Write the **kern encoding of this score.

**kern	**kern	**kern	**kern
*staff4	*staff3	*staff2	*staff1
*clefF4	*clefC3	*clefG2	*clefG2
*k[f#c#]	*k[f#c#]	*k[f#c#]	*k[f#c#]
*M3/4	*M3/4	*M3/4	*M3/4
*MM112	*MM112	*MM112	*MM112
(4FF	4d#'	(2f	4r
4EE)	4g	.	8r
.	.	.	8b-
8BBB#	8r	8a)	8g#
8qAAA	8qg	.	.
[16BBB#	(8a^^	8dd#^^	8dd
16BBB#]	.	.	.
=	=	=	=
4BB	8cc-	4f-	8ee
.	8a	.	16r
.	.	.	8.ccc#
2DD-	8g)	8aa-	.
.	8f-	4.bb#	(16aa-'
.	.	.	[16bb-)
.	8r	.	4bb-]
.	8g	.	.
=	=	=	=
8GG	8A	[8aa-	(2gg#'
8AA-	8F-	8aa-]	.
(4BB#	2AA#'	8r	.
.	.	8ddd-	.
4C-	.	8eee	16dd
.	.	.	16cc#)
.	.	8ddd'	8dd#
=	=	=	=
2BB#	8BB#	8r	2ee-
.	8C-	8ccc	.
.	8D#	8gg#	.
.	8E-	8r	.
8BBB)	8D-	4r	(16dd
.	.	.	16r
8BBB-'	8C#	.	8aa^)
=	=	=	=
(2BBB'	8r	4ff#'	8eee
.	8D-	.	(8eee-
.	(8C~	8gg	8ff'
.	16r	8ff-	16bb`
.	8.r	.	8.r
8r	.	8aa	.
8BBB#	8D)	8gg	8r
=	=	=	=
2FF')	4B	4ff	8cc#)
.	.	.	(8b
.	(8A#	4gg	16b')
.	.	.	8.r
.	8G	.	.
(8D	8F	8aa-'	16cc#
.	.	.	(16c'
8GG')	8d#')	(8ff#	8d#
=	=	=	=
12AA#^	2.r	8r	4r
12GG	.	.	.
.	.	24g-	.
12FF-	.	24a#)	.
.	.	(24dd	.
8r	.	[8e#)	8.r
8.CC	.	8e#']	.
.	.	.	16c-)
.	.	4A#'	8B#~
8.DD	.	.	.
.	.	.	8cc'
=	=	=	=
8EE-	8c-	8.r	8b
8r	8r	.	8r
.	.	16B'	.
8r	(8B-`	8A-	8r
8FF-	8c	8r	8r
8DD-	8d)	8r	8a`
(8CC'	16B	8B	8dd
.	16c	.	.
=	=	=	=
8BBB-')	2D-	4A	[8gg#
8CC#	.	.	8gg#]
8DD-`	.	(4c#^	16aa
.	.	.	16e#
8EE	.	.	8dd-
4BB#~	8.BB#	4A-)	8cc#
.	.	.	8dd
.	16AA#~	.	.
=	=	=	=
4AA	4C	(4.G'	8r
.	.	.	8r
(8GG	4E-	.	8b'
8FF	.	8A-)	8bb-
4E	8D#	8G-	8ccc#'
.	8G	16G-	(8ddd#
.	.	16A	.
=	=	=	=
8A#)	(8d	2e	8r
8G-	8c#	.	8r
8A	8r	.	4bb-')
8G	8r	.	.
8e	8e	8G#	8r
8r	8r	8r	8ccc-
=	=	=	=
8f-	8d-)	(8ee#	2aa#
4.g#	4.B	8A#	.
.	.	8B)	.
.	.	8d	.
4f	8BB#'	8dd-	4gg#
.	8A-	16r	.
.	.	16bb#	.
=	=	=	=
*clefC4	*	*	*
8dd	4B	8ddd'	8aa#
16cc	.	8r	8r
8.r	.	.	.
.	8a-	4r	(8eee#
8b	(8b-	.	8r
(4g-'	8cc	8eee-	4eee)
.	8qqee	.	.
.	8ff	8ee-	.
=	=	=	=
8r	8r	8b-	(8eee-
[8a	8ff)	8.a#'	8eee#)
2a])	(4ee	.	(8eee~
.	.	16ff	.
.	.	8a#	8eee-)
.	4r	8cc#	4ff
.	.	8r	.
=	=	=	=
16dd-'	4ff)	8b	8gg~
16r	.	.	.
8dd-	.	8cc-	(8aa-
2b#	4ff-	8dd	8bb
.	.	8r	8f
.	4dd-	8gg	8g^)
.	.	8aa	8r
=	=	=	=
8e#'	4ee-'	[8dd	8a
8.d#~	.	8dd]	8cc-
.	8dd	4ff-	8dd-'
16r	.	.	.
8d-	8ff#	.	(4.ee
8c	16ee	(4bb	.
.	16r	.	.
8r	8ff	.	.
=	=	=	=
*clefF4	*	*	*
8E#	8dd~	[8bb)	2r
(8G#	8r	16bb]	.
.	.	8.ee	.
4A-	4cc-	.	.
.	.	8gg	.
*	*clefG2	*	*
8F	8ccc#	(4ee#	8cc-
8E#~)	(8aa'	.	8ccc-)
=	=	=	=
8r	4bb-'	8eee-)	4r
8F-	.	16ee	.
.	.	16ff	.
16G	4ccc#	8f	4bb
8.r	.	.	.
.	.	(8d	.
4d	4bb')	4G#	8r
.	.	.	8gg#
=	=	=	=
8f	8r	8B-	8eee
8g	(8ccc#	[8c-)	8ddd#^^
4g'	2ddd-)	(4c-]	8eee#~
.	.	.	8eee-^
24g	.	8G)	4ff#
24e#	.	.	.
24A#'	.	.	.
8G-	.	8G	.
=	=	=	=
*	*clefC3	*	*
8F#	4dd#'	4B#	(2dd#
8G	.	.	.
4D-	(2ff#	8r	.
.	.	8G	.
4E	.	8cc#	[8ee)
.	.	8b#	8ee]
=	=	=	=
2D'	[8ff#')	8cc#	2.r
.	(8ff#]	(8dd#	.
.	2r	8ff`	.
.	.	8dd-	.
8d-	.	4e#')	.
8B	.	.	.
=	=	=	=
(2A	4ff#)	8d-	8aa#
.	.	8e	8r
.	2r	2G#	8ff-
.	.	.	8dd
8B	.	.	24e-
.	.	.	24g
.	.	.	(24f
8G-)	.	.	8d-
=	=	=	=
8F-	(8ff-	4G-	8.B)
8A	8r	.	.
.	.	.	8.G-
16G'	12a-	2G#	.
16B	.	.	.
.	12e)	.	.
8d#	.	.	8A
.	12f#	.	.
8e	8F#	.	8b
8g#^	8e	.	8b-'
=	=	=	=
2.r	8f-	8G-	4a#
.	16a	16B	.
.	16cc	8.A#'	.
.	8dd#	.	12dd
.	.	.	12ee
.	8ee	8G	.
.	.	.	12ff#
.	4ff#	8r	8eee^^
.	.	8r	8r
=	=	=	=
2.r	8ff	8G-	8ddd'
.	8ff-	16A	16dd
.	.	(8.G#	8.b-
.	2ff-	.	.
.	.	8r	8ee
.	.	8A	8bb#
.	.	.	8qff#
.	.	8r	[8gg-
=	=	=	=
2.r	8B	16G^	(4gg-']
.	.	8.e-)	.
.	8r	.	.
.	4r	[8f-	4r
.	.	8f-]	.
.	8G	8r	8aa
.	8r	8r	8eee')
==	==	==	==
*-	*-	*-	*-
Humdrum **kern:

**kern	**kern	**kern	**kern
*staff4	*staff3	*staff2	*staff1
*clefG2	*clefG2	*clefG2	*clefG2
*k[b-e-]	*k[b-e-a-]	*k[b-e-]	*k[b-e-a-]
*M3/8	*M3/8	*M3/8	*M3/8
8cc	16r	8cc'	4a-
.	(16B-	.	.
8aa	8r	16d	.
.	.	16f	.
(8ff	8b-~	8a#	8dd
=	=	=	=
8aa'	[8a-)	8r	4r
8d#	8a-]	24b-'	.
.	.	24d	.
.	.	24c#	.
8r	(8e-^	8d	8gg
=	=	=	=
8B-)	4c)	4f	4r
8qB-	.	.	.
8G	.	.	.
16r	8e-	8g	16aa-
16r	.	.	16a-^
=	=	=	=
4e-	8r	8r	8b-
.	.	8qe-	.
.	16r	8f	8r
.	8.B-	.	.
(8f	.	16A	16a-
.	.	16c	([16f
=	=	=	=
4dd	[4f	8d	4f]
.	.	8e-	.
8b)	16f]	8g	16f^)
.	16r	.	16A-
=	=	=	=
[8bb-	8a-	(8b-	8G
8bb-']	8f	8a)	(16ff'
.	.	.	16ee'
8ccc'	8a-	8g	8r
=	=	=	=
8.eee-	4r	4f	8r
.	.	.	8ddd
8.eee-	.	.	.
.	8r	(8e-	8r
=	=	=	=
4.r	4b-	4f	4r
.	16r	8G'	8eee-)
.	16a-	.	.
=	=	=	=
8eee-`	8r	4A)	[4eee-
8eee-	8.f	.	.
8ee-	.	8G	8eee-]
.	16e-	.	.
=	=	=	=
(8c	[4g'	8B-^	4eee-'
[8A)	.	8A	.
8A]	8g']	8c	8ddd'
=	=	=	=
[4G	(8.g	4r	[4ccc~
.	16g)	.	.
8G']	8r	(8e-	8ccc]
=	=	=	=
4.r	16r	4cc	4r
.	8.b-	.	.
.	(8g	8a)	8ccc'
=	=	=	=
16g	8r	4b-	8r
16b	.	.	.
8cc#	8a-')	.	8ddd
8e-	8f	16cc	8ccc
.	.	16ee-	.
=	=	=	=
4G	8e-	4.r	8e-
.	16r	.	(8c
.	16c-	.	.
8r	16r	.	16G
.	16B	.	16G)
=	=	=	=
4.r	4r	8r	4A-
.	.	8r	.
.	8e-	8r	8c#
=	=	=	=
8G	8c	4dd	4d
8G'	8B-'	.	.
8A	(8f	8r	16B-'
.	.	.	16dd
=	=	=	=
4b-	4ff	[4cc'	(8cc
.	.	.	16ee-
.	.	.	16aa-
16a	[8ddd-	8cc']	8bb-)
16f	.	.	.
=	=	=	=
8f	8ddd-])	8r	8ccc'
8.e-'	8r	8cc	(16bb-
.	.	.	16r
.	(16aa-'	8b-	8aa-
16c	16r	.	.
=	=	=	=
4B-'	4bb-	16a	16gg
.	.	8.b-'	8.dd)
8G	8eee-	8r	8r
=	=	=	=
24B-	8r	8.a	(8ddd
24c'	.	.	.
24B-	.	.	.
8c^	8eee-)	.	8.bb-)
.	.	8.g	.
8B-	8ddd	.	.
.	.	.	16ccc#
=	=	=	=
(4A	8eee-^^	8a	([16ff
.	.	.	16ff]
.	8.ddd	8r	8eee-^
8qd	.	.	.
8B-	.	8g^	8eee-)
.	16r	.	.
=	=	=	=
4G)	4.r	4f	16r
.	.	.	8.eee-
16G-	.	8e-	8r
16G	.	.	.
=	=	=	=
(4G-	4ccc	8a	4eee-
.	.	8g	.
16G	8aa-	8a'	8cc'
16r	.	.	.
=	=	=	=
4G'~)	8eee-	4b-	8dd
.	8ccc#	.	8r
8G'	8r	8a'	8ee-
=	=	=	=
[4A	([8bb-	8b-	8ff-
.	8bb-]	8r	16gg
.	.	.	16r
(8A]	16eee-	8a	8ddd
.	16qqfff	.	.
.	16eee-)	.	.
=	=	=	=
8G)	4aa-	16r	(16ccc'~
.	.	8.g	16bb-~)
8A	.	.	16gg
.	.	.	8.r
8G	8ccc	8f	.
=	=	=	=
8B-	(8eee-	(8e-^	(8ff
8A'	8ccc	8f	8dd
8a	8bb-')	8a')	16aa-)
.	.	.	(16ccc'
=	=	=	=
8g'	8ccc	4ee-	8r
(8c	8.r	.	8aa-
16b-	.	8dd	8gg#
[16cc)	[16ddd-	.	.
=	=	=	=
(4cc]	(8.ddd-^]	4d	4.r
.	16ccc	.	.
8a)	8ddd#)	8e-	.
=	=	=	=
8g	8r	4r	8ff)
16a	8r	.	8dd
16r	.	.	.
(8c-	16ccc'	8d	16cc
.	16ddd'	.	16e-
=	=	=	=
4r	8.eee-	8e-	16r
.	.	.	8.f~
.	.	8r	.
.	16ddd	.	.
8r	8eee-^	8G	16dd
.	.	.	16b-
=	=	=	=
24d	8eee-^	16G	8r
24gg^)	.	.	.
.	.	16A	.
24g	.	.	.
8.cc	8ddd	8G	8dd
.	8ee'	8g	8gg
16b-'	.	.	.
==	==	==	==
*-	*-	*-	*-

◆ **Given problem**: From the listing above, pull out each line containing the string "kern". Match case, so a line counts only if its letters match in upper and lower case.

◆ **Solution to this exercise**:
Write the **kern encoding of this score.
**kern	**kern	**kern	**kern
Humdrum **kern:
**kern	**kern	**kern	**kern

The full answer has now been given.